= Object tracking records =

====

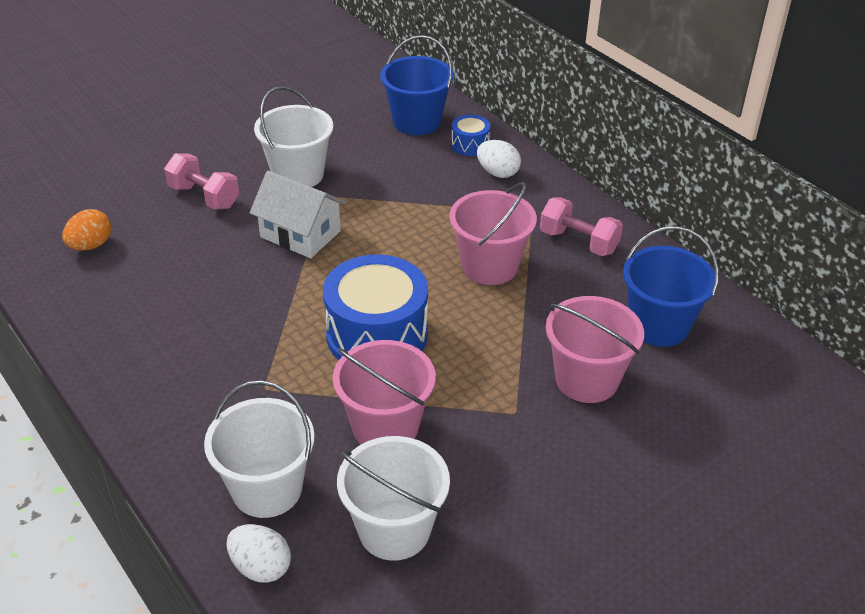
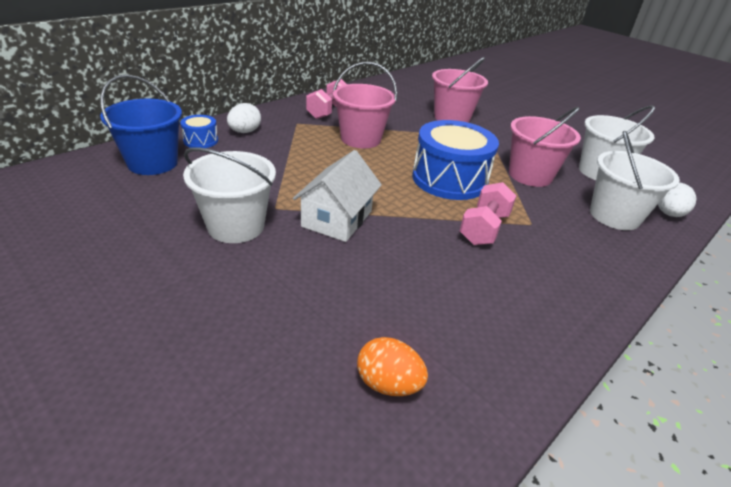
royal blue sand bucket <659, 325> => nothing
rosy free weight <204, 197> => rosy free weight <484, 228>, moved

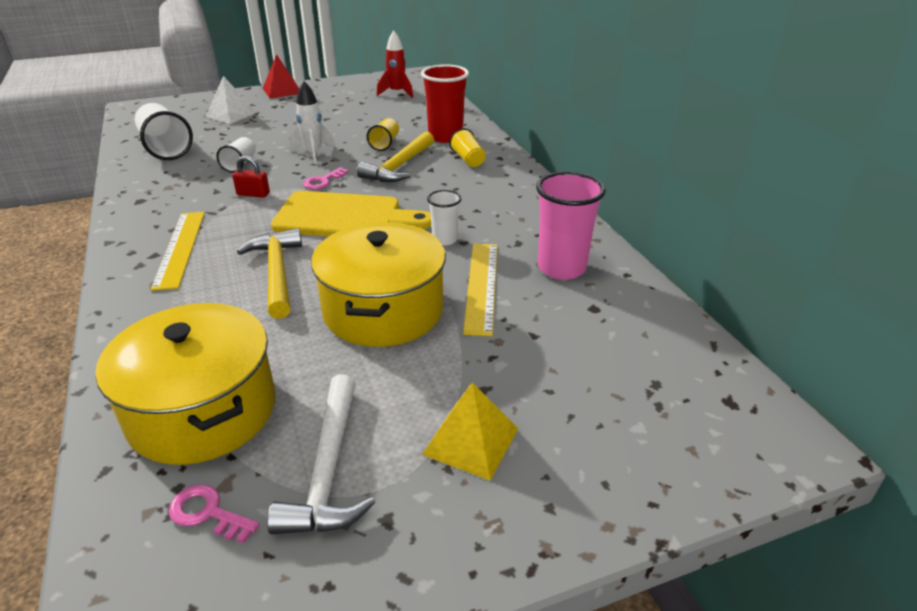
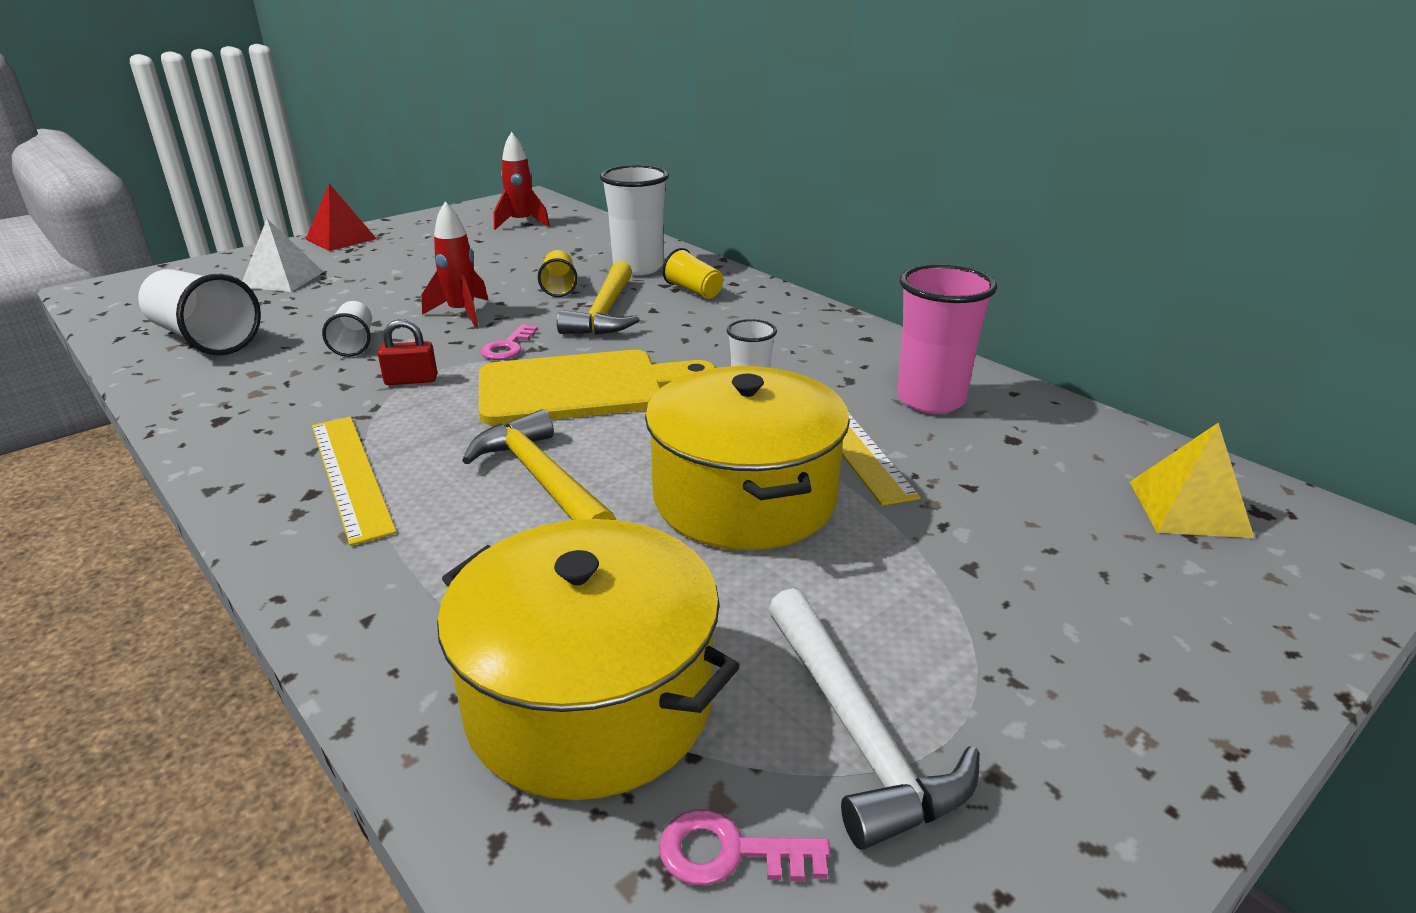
yellow pyramid <471, 441> => yellow pyramid <1188, 508>, moved
pure white rocket <314, 153> => red rocket <462, 313>
red cup <445, 137> => pure white cup <638, 267>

====

= Work to complete =
All lines from the one containing "rosy free weight <204, 197>" to the last line of the data above, both included, should be printed exactly, and the pictures should not appear.

= Output =
rosy free weight <204, 197> => rosy free weight <484, 228>, moved

yellow pyramid <471, 441> => yellow pyramid <1188, 508>, moved
pure white rocket <314, 153> => red rocket <462, 313>
red cup <445, 137> => pure white cup <638, 267>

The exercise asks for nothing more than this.